* Exercise description:
Every line of the records below that holds the word "objects" belongs in the answer.

------ Records for processing

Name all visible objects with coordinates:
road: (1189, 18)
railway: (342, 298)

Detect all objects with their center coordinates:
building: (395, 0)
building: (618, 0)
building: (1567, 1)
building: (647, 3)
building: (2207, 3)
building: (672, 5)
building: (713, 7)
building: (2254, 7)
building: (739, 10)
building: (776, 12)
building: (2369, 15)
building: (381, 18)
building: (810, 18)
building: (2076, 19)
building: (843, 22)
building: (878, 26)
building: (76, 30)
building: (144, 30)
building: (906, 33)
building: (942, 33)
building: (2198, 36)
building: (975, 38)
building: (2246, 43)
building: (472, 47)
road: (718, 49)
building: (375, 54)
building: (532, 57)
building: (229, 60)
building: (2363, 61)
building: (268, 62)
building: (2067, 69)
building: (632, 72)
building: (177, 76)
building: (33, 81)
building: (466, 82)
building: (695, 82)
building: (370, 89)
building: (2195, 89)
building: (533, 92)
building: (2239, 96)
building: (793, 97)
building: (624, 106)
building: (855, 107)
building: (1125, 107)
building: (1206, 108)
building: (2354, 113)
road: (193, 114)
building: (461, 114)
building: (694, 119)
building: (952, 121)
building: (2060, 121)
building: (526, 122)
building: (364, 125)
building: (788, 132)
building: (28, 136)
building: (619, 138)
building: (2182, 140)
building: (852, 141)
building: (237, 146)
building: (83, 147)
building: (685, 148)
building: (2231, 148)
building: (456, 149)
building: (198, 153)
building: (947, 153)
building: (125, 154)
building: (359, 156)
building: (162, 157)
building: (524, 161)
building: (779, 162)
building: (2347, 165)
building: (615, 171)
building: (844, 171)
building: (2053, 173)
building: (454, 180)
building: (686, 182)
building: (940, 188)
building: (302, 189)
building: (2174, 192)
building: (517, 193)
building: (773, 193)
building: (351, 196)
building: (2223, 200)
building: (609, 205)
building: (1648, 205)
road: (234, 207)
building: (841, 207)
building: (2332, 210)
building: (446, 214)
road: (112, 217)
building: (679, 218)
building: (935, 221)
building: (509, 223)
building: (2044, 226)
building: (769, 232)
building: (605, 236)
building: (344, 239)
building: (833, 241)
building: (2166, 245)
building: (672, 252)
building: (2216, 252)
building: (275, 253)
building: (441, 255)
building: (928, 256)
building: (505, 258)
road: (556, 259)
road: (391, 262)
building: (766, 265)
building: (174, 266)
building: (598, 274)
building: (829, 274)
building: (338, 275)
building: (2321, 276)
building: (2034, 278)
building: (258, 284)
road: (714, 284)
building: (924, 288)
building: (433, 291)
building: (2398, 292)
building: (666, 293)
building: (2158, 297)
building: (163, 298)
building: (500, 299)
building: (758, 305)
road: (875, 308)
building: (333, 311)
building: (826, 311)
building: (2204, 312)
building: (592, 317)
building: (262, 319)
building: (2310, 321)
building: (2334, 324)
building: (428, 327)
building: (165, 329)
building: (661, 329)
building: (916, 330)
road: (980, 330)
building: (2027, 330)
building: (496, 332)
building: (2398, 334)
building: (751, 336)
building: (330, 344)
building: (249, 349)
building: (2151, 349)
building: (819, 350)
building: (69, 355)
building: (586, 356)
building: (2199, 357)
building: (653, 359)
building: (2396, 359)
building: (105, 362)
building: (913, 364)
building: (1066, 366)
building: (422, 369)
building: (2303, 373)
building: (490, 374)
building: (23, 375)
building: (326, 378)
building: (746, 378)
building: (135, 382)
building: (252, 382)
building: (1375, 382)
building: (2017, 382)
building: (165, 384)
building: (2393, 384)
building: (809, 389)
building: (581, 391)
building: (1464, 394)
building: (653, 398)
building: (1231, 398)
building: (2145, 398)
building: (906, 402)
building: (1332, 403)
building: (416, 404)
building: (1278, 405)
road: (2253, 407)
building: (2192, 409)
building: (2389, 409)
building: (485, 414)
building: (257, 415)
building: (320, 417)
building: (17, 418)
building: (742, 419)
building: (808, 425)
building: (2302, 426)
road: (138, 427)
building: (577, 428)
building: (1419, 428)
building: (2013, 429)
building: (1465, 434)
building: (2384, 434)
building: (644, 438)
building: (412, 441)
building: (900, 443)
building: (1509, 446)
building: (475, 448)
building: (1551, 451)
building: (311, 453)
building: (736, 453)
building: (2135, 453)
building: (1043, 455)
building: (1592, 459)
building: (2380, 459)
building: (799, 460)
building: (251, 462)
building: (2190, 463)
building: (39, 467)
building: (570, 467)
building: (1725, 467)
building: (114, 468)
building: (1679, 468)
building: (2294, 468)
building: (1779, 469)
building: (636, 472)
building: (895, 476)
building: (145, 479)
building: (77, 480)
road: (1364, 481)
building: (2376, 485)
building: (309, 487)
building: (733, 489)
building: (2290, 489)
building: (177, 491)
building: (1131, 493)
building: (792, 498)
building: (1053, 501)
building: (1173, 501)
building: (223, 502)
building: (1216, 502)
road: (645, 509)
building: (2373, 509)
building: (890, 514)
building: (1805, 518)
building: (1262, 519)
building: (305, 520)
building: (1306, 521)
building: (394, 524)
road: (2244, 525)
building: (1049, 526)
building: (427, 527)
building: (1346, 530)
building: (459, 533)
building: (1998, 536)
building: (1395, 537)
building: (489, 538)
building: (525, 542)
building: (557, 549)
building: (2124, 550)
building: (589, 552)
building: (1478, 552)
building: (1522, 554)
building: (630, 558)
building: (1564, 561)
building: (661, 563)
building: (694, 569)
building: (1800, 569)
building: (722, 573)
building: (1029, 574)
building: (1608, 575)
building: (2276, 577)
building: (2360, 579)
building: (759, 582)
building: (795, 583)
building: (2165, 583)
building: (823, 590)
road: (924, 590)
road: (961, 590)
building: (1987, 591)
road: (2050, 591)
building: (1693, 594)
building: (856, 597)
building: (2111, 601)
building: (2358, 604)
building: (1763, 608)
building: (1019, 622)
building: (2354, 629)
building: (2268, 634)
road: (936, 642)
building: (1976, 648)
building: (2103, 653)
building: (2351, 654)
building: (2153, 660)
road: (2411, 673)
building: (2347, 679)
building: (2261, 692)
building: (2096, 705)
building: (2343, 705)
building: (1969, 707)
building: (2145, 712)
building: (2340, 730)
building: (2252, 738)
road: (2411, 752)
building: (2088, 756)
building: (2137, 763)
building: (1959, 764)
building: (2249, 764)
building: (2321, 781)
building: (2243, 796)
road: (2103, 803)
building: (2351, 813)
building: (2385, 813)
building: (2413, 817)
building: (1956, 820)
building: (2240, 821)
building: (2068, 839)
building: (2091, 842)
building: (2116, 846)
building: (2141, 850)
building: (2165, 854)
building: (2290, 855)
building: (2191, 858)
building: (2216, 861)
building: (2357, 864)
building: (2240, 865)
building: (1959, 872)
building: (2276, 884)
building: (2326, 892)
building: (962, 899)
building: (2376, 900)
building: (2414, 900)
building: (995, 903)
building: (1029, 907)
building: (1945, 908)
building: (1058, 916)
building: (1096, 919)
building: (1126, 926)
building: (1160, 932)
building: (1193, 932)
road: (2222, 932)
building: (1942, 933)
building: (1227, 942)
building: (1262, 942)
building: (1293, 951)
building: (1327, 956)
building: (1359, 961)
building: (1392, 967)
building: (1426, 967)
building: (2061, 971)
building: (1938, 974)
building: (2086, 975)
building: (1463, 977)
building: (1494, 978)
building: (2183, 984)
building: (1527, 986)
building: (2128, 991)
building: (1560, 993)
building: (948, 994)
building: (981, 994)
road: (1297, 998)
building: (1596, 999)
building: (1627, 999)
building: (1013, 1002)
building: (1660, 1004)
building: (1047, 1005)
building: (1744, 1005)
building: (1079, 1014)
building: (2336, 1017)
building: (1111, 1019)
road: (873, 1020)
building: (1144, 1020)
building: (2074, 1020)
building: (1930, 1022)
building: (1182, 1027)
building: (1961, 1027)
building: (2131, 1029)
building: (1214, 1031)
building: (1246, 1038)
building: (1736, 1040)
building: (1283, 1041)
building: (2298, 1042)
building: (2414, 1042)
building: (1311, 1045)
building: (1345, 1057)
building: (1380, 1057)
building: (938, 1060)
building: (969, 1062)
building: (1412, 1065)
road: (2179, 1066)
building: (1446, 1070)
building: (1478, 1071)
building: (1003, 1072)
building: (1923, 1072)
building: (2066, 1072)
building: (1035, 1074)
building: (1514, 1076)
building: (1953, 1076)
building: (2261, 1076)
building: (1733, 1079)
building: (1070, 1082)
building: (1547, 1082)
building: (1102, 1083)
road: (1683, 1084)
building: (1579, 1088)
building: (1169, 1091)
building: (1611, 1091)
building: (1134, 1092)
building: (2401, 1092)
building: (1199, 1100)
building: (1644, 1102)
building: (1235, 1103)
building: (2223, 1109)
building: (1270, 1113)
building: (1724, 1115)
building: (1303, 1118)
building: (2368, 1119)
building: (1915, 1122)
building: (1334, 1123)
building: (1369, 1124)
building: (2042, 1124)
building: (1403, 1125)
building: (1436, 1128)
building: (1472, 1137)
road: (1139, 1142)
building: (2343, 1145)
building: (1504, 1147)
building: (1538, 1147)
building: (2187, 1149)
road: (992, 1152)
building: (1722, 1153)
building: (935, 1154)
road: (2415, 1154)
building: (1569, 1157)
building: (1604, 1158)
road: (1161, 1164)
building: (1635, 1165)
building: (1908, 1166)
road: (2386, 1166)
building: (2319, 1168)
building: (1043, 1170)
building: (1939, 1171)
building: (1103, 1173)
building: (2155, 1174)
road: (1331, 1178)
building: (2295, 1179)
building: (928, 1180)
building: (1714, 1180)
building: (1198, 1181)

------------

* Your response:
Name all visible objects with coordinates:
Detect all objects with their center coordinates:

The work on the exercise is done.